====== DATA PROVIDED ======

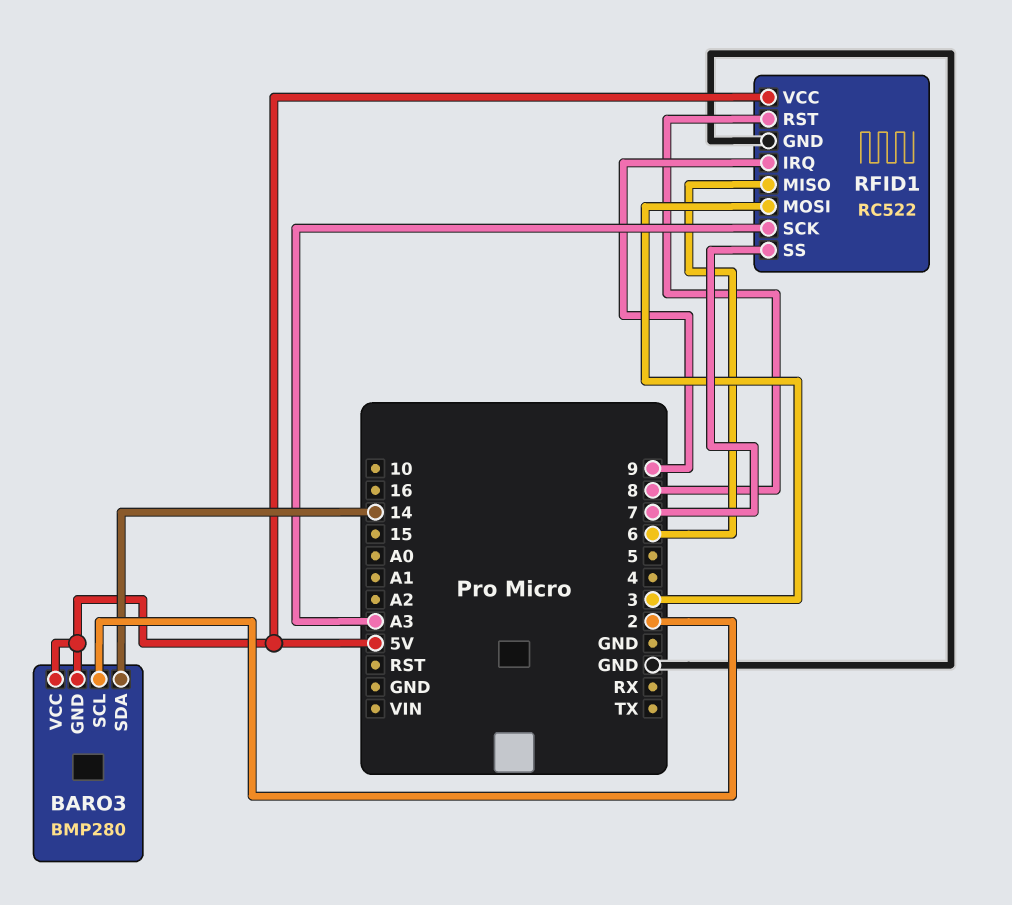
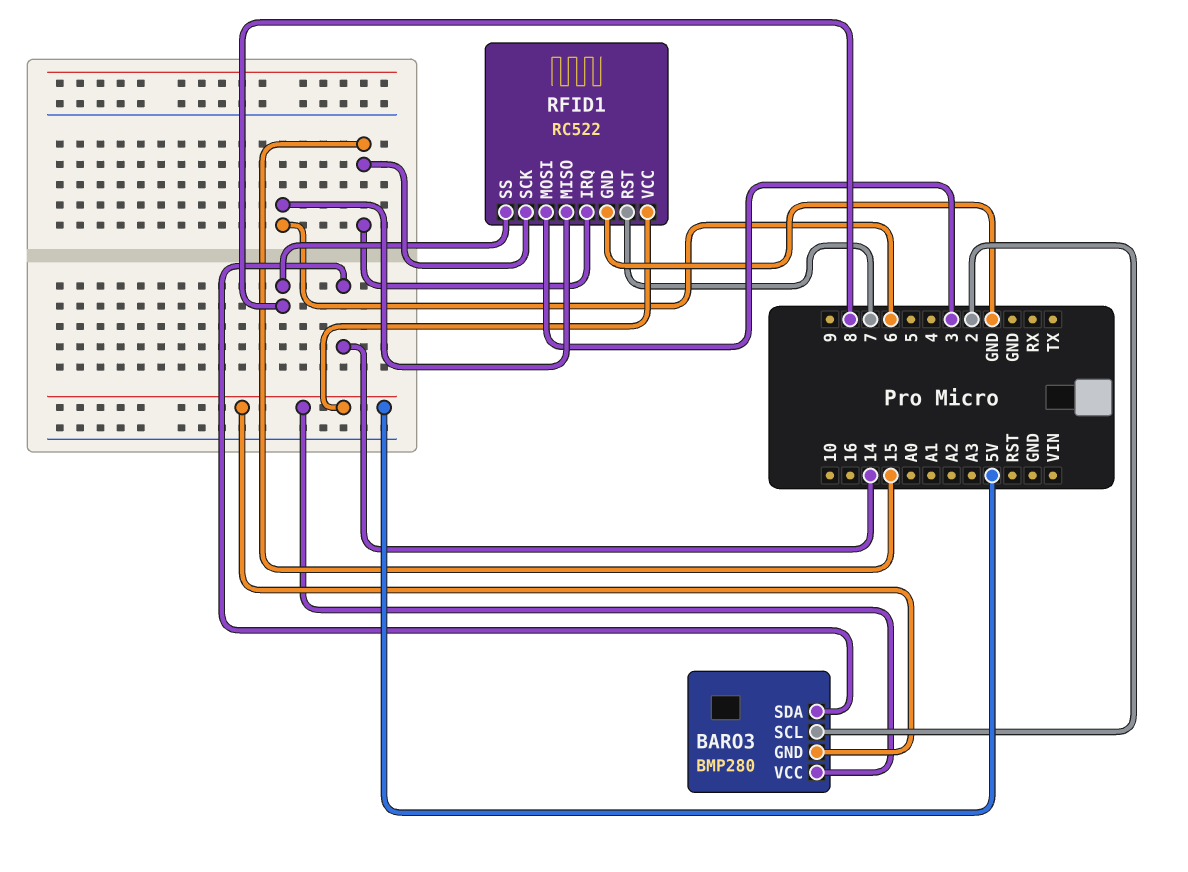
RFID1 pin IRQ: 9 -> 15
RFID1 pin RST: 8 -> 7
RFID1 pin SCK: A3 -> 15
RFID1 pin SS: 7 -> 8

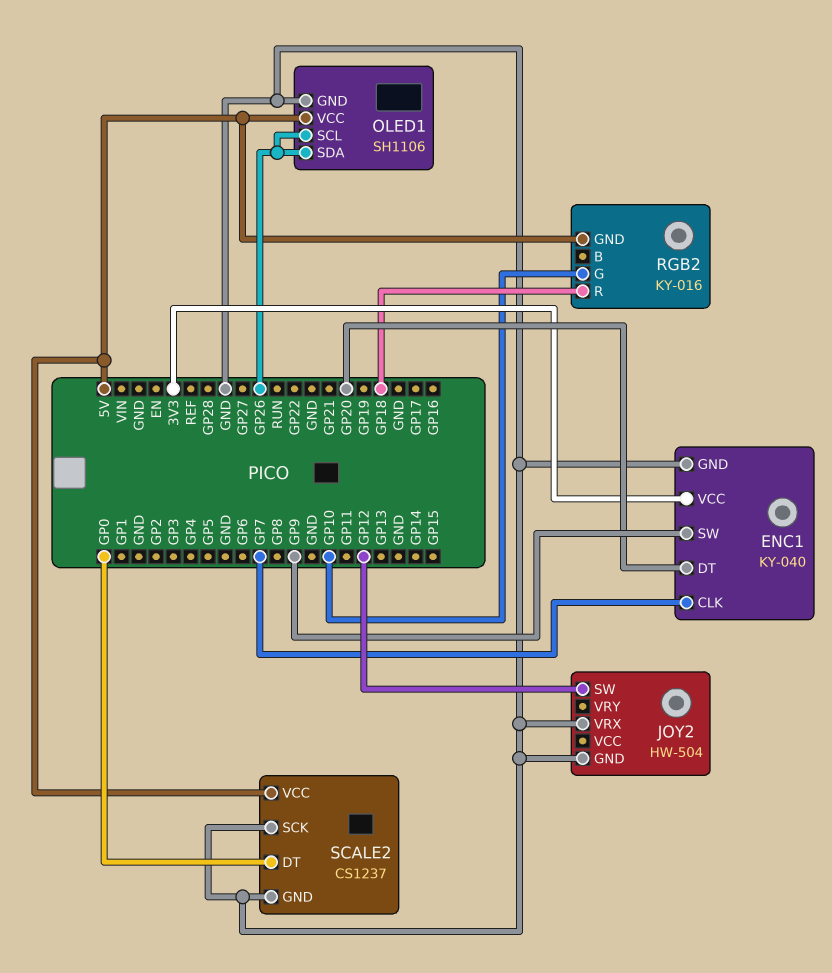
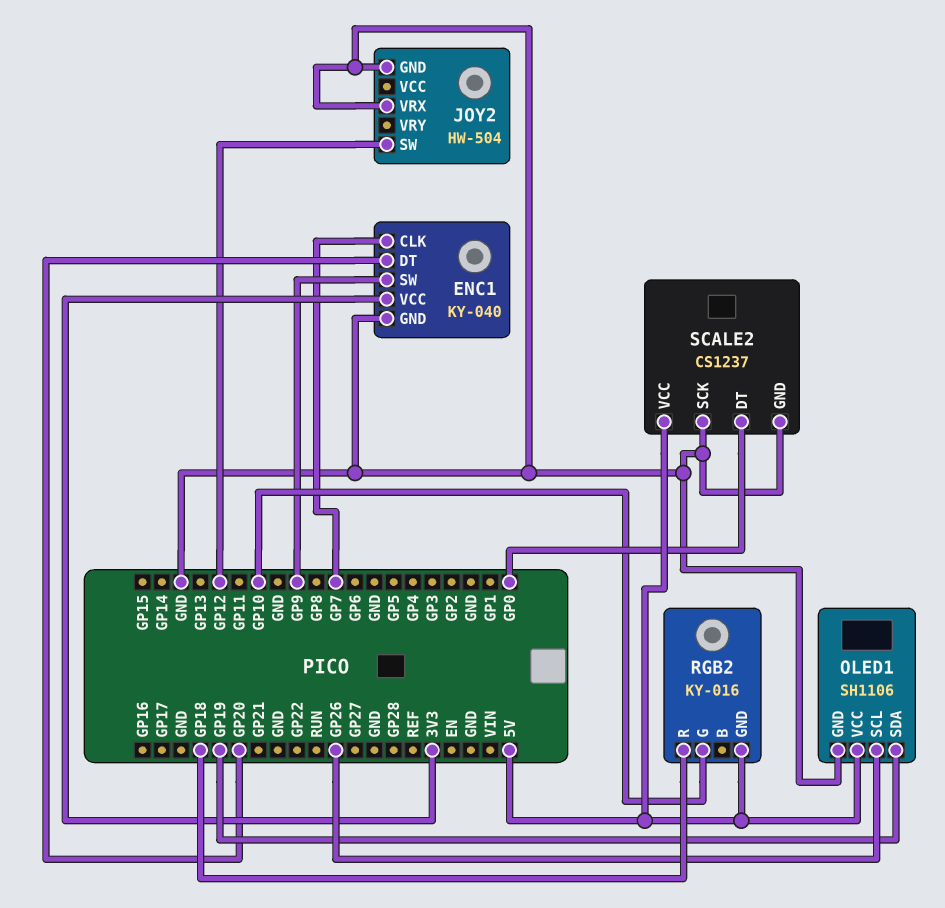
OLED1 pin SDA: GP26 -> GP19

======

▶ [EXERCISE GOAL]
What the answer must hold: all the data above, given again exactly, without pictures.

▶ [EXERCISE OUTPUT]
RFID1 pin IRQ: 9 -> 15
RFID1 pin RST: 8 -> 7
RFID1 pin SCK: A3 -> 15
RFID1 pin SS: 7 -> 8

OLED1 pin SDA: GP26 -> GP19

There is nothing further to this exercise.